[[ Data for processing, beginning ]]

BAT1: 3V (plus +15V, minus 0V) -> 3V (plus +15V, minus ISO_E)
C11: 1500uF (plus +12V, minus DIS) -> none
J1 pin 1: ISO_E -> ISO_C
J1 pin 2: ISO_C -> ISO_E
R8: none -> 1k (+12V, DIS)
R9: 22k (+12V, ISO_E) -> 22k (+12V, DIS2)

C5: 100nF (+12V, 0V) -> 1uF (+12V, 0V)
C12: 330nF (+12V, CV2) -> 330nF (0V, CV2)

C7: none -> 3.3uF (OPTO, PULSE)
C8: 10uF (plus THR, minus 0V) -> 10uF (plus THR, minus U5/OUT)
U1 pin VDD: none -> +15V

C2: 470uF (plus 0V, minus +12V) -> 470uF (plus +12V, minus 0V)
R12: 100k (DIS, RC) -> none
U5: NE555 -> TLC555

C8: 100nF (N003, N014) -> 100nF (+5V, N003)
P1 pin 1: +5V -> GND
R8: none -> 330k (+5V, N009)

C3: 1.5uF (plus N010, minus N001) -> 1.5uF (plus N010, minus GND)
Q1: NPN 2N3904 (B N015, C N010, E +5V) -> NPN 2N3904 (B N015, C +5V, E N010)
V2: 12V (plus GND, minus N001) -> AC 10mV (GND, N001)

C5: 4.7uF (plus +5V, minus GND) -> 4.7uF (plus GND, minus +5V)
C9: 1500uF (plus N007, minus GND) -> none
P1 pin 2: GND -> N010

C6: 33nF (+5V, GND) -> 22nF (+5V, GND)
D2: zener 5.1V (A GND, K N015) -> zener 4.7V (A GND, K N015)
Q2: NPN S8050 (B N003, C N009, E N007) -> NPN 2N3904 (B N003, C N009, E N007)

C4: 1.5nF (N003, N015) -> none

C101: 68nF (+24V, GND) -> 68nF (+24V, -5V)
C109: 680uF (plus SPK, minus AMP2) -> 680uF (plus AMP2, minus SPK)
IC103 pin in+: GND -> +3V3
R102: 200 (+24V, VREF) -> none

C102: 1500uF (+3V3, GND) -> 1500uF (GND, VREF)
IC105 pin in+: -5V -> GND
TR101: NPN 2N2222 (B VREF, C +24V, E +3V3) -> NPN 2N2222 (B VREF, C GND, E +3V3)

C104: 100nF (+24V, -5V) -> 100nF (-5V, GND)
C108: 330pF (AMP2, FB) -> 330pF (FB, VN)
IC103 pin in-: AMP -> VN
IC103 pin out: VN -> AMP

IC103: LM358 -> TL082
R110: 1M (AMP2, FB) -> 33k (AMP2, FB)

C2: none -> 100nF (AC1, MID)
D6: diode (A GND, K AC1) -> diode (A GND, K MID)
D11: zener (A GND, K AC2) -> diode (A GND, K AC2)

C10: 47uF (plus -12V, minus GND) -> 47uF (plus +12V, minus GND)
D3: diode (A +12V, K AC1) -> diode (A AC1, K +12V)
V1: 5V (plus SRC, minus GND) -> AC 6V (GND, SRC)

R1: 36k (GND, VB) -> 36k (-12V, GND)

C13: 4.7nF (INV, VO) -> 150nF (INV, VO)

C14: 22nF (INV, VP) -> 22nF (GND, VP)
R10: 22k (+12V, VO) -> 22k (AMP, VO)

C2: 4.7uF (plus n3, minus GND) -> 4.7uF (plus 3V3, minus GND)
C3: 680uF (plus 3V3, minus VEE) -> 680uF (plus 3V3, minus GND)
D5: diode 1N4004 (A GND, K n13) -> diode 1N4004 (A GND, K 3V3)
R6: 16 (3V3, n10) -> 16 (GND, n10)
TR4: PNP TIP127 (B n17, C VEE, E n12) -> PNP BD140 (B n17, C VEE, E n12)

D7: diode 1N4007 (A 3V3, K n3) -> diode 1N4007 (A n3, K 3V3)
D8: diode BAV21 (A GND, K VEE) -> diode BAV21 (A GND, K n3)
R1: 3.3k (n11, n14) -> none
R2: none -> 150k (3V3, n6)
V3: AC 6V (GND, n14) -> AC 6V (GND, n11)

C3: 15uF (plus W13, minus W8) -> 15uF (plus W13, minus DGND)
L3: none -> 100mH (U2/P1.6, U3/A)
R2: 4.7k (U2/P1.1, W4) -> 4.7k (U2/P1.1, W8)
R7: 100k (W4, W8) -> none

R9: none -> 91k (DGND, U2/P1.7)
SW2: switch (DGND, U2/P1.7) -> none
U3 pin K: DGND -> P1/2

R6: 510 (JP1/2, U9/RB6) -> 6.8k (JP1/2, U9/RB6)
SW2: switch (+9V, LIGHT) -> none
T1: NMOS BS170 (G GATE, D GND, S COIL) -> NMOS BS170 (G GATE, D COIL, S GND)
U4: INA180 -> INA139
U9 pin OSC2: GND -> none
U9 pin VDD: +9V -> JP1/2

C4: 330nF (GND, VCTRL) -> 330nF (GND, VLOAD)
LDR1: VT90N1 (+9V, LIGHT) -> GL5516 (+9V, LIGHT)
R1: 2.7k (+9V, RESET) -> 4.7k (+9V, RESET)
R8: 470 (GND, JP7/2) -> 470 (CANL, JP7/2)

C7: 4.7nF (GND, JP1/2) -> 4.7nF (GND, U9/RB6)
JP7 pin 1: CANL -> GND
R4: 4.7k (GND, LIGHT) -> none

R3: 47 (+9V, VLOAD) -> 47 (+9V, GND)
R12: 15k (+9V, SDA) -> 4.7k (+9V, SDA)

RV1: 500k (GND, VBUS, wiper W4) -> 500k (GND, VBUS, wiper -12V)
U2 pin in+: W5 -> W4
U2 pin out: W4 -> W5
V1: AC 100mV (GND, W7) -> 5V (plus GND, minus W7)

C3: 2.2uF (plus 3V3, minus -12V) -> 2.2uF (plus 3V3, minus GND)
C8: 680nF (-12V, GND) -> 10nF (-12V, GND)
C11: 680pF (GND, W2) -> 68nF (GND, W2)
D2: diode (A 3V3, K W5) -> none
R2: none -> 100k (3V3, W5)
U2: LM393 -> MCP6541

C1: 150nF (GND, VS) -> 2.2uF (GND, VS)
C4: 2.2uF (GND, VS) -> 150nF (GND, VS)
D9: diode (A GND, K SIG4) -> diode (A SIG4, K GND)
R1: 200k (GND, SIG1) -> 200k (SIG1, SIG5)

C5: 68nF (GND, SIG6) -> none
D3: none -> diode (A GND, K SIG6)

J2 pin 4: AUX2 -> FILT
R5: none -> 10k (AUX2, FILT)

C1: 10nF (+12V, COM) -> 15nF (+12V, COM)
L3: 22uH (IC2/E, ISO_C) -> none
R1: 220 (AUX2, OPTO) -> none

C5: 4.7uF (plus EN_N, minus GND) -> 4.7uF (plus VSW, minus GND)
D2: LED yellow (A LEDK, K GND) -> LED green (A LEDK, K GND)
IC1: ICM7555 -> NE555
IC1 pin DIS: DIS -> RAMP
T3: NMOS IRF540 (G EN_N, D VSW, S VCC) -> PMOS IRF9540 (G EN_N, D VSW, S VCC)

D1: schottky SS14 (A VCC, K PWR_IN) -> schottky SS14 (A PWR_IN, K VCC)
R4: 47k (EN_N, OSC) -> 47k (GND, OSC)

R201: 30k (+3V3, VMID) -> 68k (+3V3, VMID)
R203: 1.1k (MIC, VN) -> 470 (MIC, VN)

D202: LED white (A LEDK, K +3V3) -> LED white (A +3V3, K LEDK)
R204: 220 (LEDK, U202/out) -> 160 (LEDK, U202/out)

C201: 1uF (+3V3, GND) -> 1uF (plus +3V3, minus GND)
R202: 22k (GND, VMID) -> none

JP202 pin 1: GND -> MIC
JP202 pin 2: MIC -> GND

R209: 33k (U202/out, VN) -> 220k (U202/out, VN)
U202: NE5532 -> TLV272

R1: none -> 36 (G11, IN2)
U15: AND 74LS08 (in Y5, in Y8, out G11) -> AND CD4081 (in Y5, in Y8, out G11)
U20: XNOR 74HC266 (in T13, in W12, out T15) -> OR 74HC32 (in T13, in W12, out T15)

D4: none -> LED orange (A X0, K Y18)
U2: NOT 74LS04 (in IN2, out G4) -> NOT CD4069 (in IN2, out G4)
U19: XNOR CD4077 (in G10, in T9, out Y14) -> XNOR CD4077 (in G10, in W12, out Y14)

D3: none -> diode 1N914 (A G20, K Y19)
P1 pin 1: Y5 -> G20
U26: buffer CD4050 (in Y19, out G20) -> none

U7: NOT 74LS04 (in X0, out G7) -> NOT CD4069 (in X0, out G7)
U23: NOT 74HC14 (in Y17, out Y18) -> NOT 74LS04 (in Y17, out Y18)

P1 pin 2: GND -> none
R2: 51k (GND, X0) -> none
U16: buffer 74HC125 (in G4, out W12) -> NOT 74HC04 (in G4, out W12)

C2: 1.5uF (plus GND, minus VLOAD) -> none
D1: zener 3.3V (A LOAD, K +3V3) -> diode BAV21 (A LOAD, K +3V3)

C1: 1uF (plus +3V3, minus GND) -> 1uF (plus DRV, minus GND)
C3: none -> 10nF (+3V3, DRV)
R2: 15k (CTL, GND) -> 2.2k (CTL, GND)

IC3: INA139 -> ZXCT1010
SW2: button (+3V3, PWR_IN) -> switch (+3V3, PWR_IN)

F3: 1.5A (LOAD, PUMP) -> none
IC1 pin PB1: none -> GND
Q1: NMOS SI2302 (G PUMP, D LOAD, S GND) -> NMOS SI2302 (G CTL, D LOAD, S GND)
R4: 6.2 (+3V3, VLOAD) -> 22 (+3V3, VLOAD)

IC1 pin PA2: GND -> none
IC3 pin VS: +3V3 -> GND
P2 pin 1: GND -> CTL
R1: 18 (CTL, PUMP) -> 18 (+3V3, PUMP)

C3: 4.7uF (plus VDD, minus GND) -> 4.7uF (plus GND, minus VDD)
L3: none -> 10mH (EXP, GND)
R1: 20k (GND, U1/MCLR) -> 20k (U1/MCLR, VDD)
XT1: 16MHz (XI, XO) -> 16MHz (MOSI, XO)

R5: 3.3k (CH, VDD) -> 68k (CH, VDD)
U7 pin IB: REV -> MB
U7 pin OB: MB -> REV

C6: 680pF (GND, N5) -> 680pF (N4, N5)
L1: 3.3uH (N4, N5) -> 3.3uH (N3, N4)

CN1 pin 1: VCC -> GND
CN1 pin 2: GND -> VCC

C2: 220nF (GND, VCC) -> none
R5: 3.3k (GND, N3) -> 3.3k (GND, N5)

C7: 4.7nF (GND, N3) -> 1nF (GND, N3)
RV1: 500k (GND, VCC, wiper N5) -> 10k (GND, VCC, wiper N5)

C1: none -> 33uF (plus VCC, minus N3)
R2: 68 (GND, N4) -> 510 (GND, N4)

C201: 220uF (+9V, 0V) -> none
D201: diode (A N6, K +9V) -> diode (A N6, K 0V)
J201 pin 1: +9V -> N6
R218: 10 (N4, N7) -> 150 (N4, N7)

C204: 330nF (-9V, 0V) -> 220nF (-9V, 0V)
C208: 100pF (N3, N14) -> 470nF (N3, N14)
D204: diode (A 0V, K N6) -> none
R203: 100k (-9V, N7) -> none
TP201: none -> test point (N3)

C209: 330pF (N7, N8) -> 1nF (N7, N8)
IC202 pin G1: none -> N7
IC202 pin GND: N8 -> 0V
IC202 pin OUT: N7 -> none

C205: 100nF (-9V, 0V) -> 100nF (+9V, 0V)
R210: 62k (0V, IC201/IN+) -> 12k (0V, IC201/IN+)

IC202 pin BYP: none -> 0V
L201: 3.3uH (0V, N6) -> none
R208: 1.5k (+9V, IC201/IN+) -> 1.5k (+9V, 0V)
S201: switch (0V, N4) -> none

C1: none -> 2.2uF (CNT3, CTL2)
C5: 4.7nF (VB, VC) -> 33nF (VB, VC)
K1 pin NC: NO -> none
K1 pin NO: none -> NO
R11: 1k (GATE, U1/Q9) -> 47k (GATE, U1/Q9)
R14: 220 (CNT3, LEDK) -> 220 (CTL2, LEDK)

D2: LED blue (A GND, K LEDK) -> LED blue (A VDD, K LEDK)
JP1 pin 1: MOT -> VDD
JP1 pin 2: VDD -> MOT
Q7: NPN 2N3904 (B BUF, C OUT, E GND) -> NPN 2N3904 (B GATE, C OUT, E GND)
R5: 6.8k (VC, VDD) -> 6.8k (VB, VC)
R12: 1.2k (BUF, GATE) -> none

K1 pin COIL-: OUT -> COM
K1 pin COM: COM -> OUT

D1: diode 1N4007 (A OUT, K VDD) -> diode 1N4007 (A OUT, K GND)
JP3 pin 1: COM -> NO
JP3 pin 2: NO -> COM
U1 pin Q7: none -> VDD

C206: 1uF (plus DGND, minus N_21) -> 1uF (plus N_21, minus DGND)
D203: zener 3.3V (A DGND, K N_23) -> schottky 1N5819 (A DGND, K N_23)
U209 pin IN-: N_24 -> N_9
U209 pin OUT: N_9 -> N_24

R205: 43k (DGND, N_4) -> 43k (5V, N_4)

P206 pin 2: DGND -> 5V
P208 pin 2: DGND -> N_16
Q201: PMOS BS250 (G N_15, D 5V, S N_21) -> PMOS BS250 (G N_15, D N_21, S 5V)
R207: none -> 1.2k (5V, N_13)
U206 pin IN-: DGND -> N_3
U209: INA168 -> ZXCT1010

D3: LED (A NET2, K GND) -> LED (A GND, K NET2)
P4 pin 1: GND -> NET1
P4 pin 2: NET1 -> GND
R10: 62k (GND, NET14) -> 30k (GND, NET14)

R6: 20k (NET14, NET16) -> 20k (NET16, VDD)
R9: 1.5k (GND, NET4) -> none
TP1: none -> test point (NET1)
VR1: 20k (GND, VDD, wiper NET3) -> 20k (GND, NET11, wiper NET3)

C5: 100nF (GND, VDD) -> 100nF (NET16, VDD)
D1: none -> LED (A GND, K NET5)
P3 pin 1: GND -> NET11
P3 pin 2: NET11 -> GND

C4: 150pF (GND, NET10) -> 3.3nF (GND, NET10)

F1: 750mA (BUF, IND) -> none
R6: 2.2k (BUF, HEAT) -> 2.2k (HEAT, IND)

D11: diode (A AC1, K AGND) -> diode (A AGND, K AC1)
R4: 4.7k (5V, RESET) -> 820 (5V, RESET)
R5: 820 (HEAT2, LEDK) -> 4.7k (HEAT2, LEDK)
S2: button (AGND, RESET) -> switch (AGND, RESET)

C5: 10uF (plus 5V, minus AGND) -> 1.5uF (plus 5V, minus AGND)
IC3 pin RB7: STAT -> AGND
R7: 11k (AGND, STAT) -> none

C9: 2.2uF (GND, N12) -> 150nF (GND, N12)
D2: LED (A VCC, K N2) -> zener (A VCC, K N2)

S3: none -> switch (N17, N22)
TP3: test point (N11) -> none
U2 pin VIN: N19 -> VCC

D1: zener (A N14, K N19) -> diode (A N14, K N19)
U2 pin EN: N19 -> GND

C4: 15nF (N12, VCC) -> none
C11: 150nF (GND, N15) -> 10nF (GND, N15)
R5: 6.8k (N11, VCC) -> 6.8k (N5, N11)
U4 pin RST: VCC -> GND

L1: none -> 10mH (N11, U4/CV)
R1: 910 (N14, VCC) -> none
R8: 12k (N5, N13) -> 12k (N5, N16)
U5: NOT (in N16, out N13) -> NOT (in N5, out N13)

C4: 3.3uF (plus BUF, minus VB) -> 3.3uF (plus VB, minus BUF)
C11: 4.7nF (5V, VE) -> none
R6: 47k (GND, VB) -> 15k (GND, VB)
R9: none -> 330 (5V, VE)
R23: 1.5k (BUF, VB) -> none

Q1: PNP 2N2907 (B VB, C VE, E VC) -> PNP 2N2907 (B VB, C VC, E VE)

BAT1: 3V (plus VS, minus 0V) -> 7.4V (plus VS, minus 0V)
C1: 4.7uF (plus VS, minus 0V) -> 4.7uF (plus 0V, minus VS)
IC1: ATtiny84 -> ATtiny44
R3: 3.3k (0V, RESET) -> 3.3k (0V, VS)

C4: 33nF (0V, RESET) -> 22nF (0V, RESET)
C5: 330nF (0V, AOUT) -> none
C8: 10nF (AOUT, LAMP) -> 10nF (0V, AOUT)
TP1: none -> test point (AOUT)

[[ Data for processing, end ]]

*Directions for this task:* Retype every line up to and including the one that contains "U5: NE555 -> TLC555", beginning at the first line of the records, with no edits.

*Task output:*
BAT1: 3V (plus +15V, minus 0V) -> 3V (plus +15V, minus ISO_E)
C11: 1500uF (plus +12V, minus DIS) -> none
J1 pin 1: ISO_E -> ISO_C
J1 pin 2: ISO_C -> ISO_E
R8: none -> 1k (+12V, DIS)
R9: 22k (+12V, ISO_E) -> 22k (+12V, DIS2)

C5: 100nF (+12V, 0V) -> 1uF (+12V, 0V)
C12: 330nF (+12V, CV2) -> 330nF (0V, CV2)

C7: none -> 3.3uF (OPTO, PULSE)
C8: 10uF (plus THR, minus 0V) -> 10uF (plus THR, minus U5/OUT)
U1 pin VDD: none -> +15V

C2: 470uF (plus 0V, minus +12V) -> 470uF (plus +12V, minus 0V)
R12: 100k (DIS, RC) -> none
U5: NE555 -> TLC555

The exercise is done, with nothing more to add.